_EXERCISE GOAL_.
Instruction for the data below: set down exactly the lines from the line with "(green) 249 295" to the line with "(orange) 327 246", inclusive, and no others.
** Opening TASK MATERIAL block **
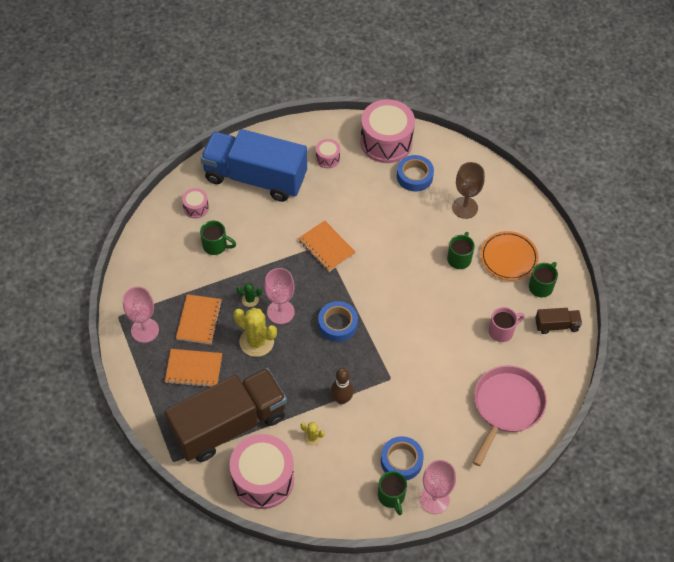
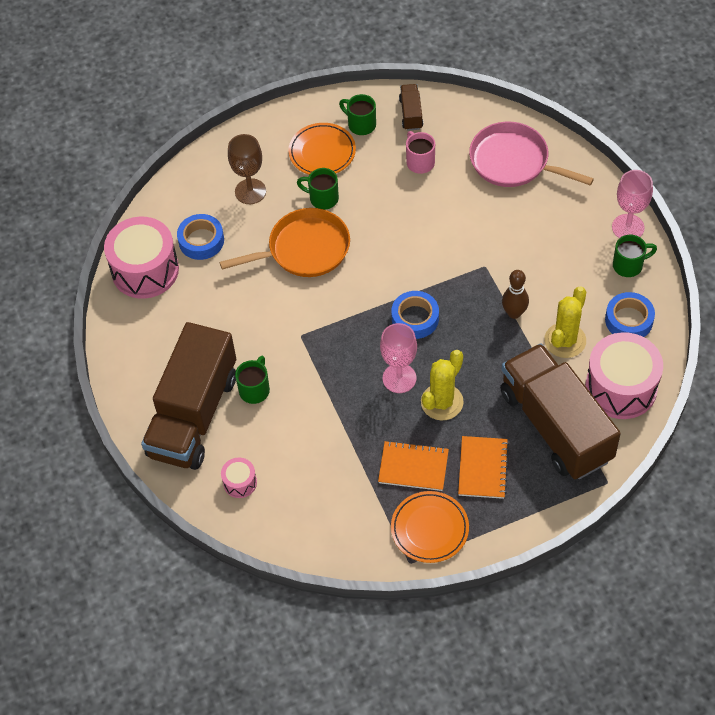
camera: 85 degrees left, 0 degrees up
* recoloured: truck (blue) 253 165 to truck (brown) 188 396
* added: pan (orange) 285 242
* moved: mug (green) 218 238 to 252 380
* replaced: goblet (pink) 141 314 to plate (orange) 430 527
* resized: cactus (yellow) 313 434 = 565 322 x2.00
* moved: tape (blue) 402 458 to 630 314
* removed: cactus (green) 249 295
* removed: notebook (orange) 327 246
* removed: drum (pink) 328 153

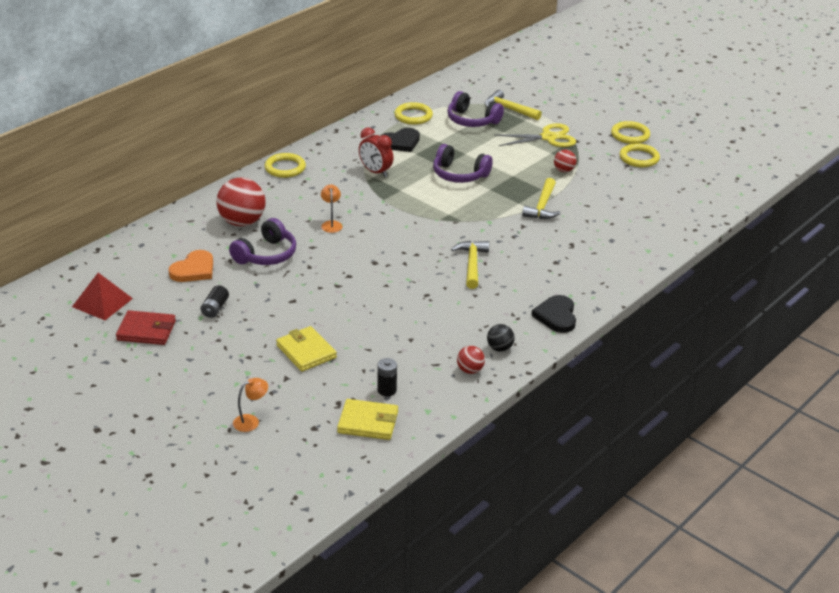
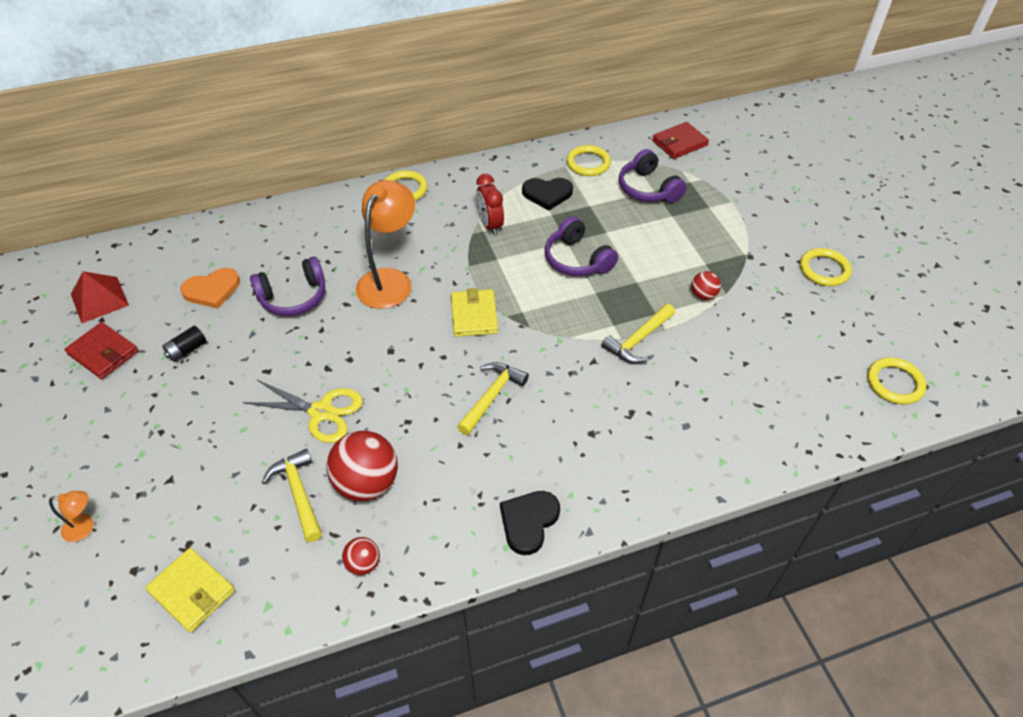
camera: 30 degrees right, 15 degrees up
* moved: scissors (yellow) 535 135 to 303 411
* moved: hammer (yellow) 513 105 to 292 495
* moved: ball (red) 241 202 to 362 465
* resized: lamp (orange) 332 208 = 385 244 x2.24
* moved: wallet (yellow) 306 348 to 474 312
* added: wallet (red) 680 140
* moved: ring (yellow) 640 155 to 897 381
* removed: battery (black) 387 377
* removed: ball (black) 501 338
** Closing TASK MATERIAL block **
** Opening TASK MATERIAL block **
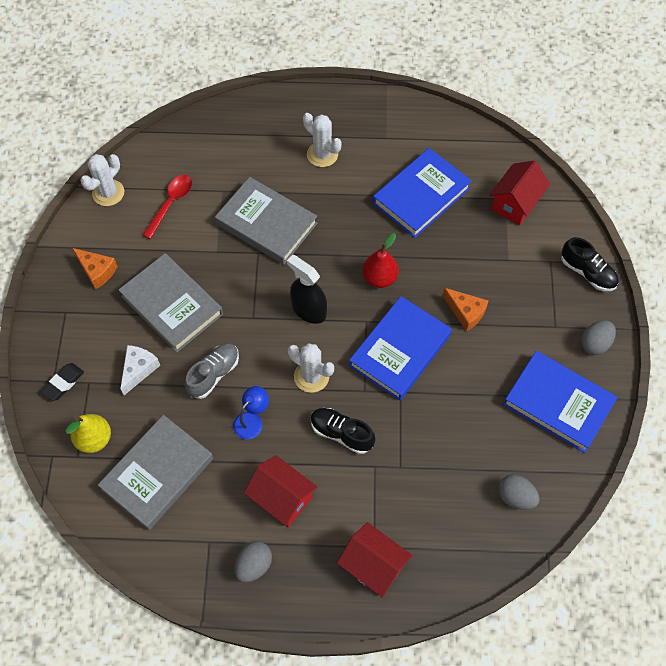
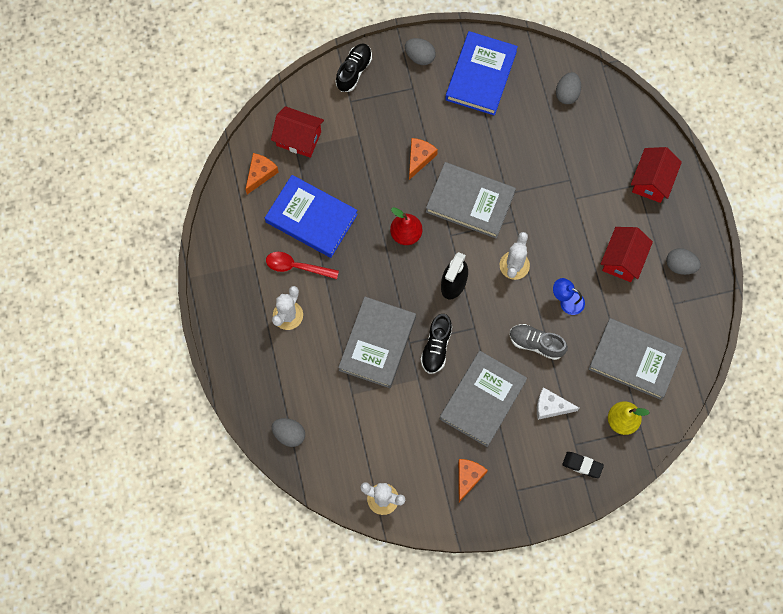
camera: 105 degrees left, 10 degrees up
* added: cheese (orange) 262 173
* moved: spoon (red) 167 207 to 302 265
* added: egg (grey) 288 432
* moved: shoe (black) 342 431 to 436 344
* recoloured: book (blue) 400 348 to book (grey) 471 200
** Closing TASK MATERIAL block **
_YOUR SOLUTION_.
* removed: cactus (green) 249 295
* removed: notebook (orange) 327 246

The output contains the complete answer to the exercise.